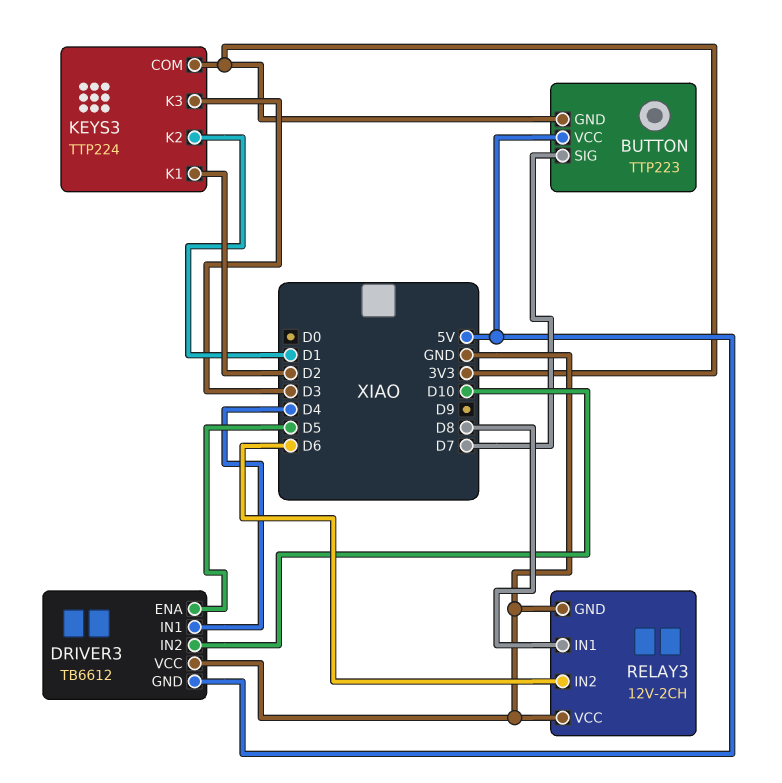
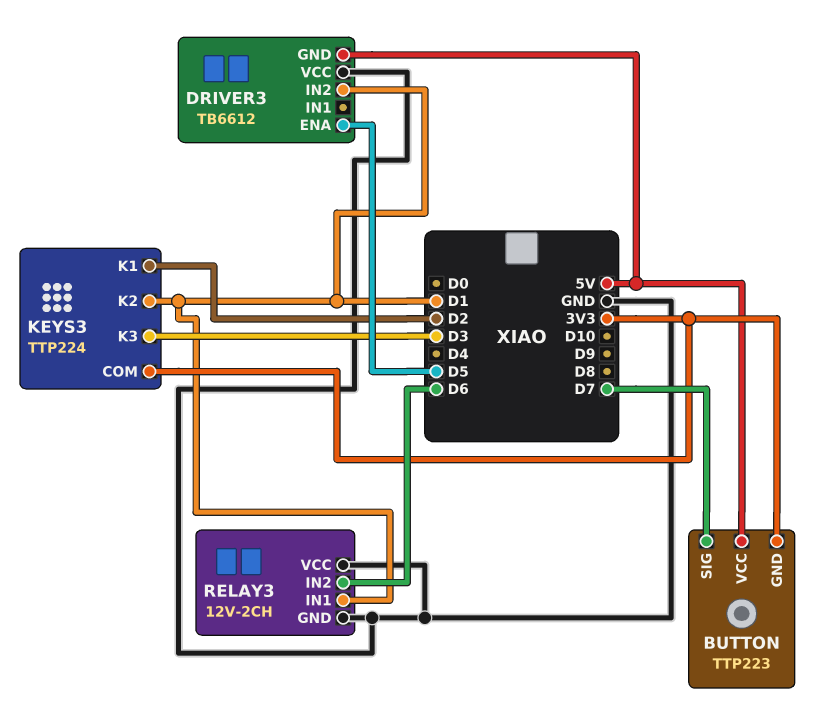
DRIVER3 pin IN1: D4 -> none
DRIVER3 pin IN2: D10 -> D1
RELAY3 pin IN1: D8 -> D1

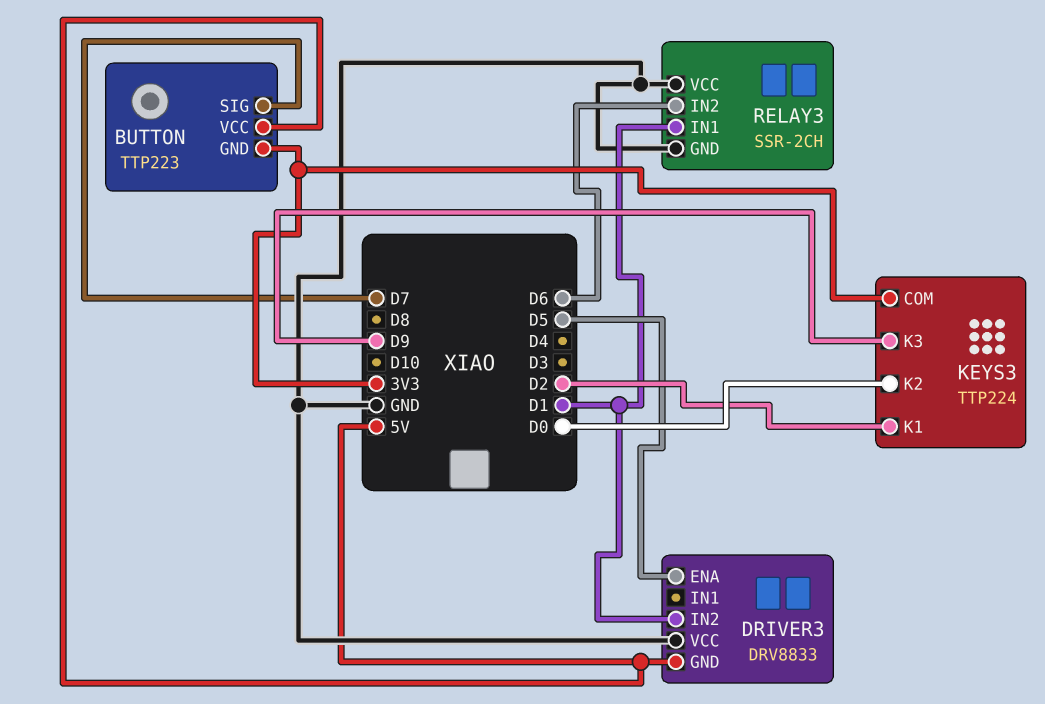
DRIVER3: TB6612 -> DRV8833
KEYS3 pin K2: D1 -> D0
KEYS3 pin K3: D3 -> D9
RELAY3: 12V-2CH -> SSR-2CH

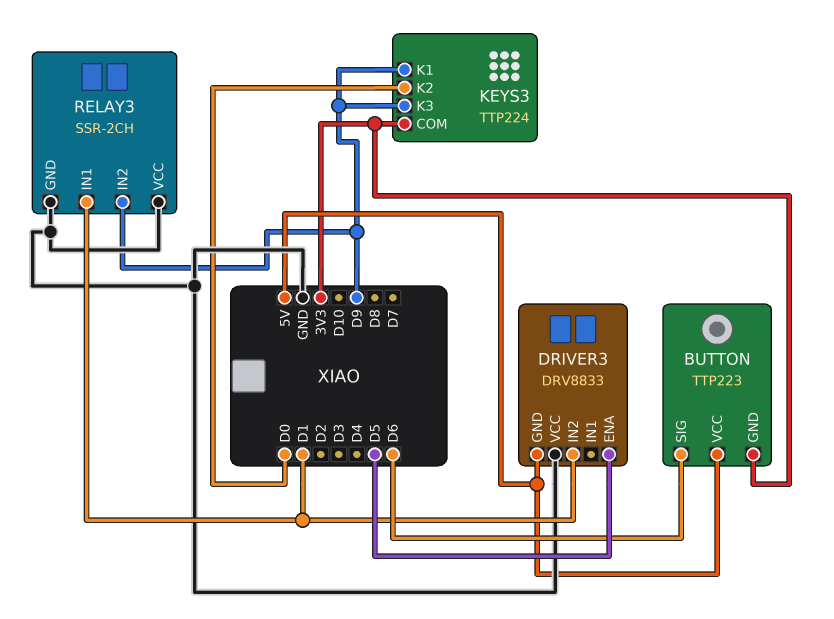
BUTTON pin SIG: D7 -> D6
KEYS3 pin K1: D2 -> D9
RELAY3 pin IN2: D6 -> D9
────────────────────
*What you should do:*
Give again, unchanged, only the lines from the line containing "RELAY3: 12V-2CH -> SSR-2CH" to the last line of the records above. Pictures do not belong in the copy.

*Exercise result:*
RELAY3: 12V-2CH -> SSR-2CH

BUTTON pin SIG: D7 -> D6
KEYS3 pin K1: D2 -> D9
RELAY3 pin IN2: D6 -> D9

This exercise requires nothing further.